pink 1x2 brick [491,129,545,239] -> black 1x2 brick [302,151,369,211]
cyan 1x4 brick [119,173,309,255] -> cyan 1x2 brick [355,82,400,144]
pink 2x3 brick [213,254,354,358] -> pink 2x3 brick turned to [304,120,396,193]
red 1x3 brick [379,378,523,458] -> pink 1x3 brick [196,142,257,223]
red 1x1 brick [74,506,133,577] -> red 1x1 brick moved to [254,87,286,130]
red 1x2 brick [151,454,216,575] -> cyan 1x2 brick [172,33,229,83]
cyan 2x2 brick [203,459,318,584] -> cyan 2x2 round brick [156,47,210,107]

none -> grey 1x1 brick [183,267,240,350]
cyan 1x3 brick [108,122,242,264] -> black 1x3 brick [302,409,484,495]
* * *
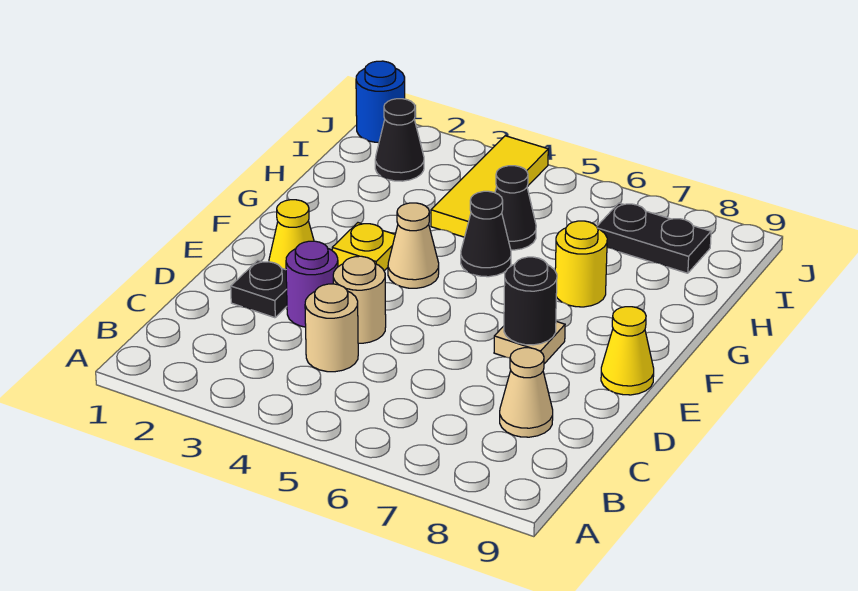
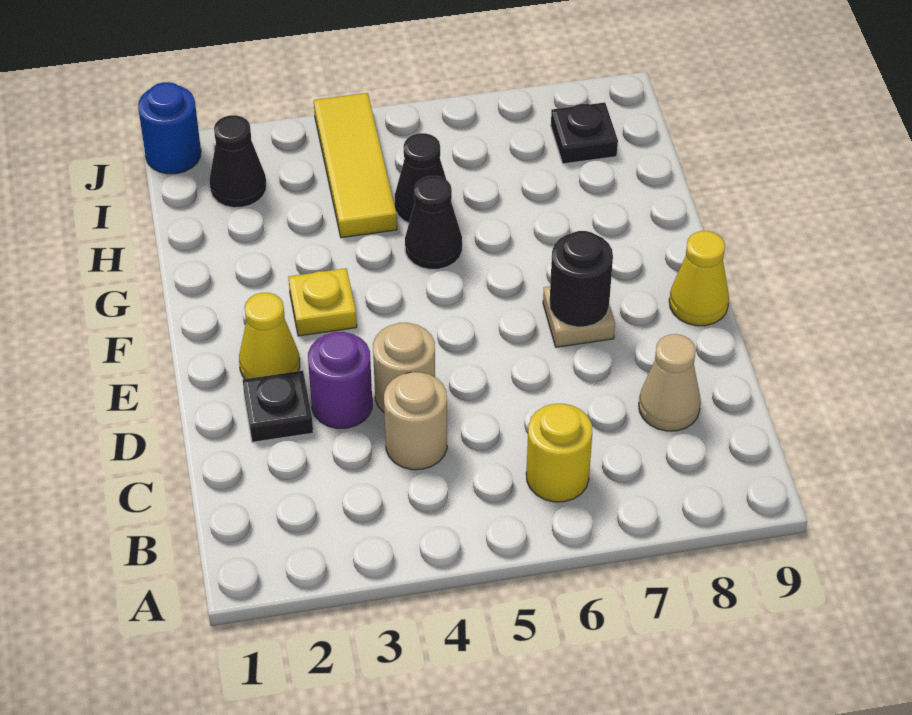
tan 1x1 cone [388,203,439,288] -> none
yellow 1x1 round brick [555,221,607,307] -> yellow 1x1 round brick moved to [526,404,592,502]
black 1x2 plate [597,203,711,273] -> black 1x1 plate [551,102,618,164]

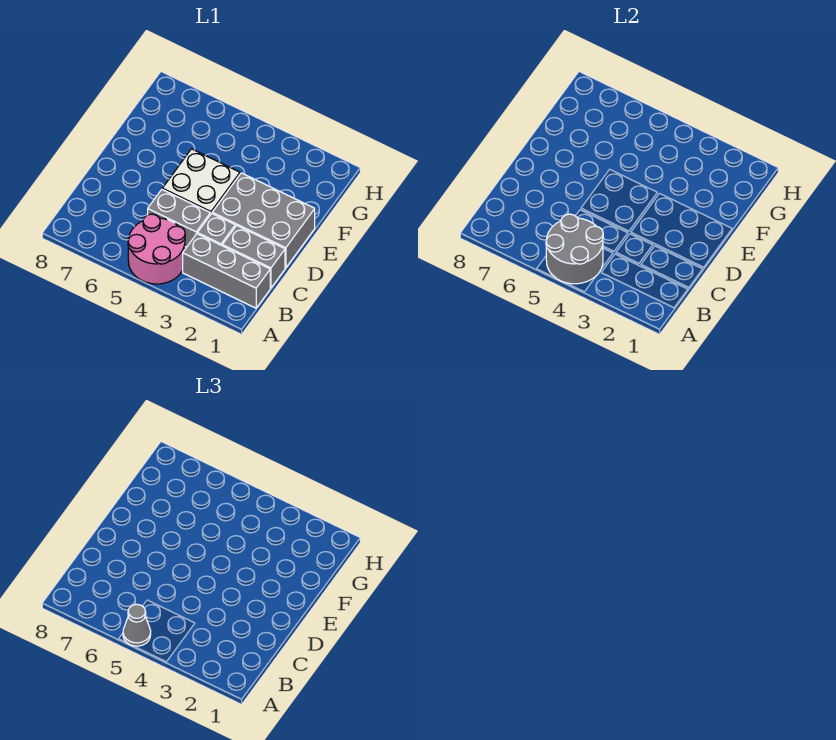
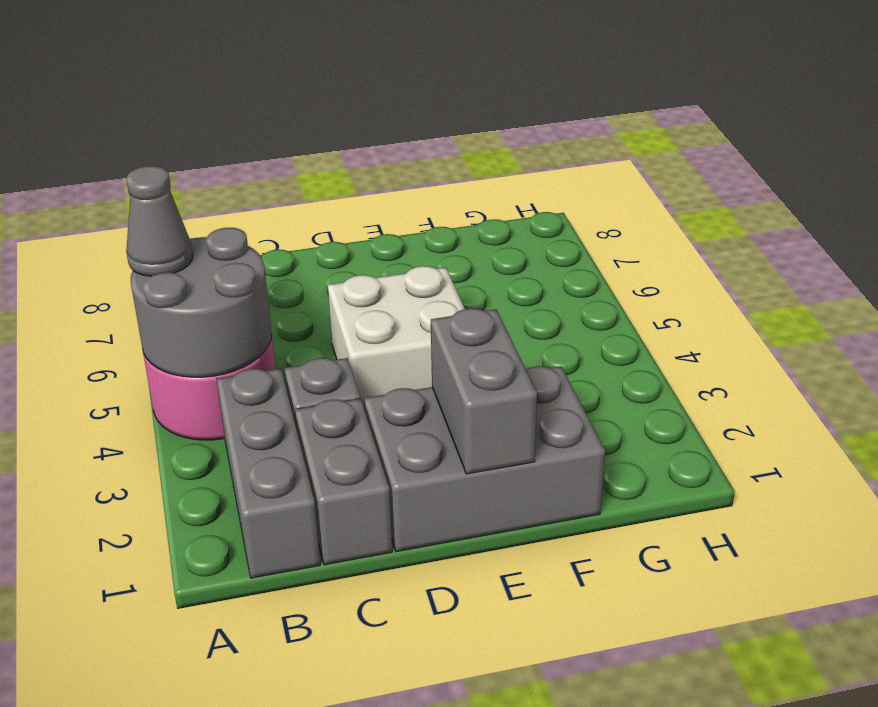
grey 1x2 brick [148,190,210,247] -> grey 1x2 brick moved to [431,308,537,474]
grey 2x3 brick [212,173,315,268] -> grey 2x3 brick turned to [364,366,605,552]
--
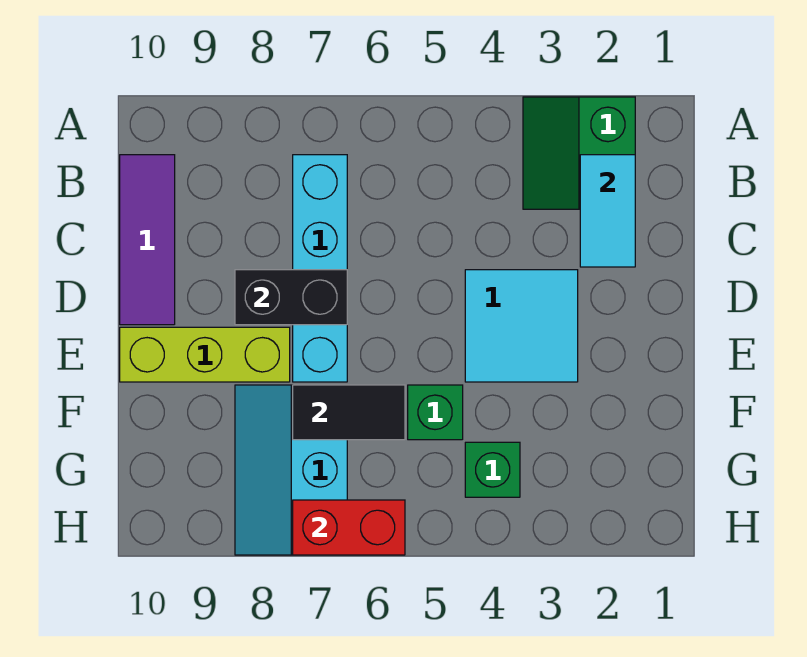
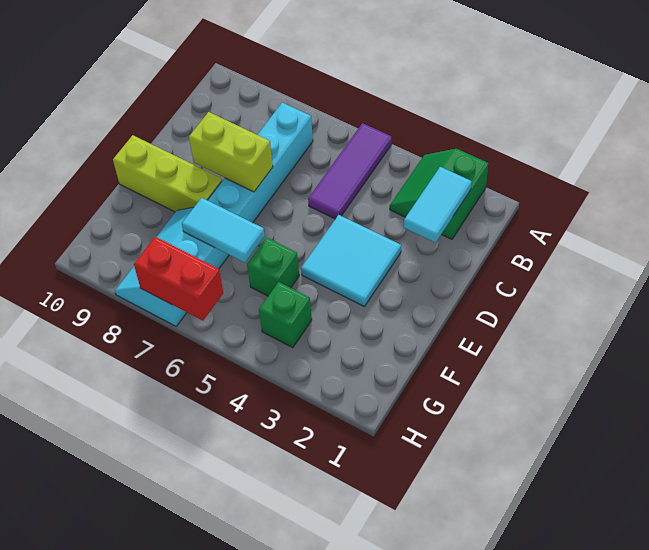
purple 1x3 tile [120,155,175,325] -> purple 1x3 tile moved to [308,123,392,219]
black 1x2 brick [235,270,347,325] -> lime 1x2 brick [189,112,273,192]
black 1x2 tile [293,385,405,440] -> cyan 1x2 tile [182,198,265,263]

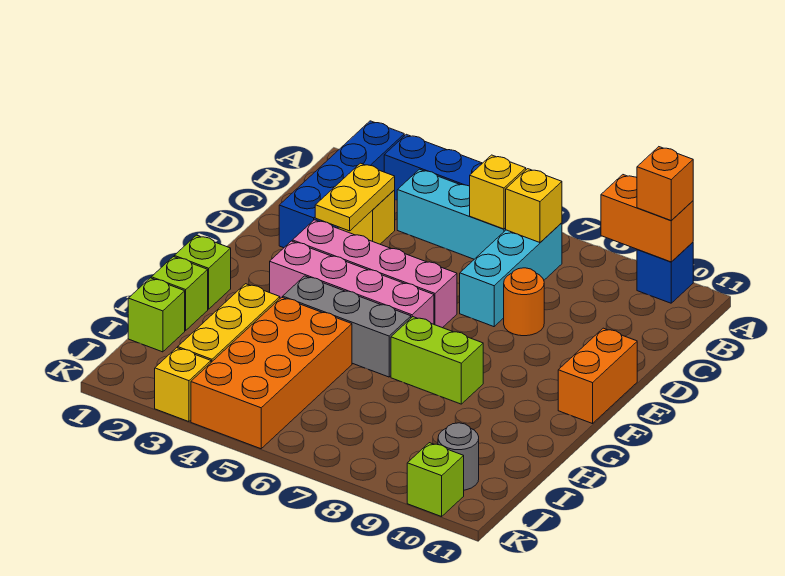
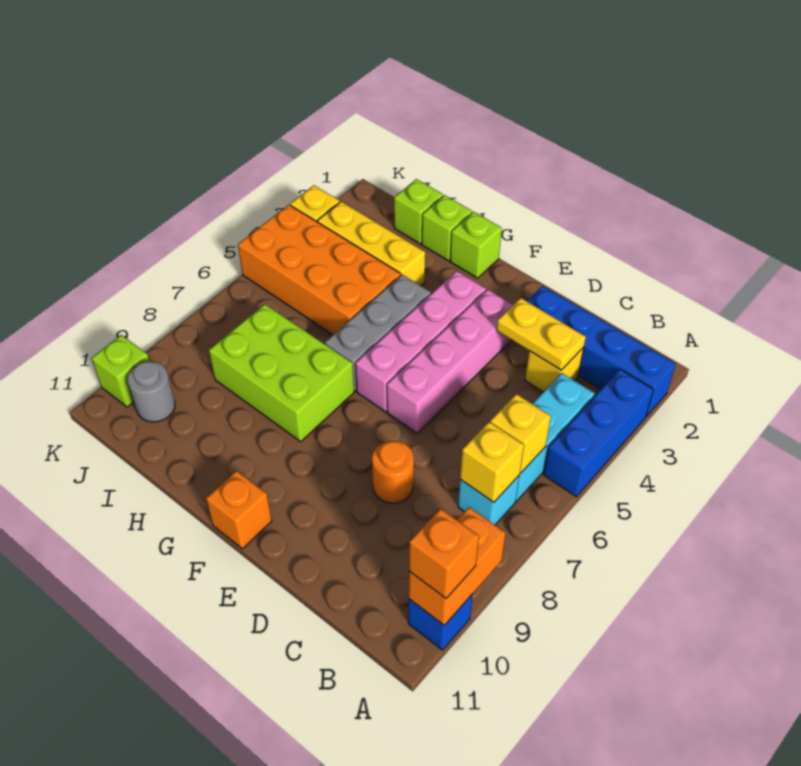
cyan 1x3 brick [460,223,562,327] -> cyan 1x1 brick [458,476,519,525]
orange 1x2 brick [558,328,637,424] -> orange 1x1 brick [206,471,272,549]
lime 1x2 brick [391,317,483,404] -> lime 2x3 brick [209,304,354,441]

* **Task instructions**
Above are some records; extract exactly the lines from the one containing "black 1x2 tile" through the one containing "lime 1x2 brick [391,317,483,404]" and drop the pictures.

* **Answer below**
black 1x2 tile [293,385,405,440] -> cyan 1x2 tile [182,198,265,263]

cyan 1x3 brick [460,223,562,327] -> cyan 1x1 brick [458,476,519,525]
orange 1x2 brick [558,328,637,424] -> orange 1x1 brick [206,471,272,549]
lime 1x2 brick [391,317,483,404] -> lime 2x3 brick [209,304,354,441]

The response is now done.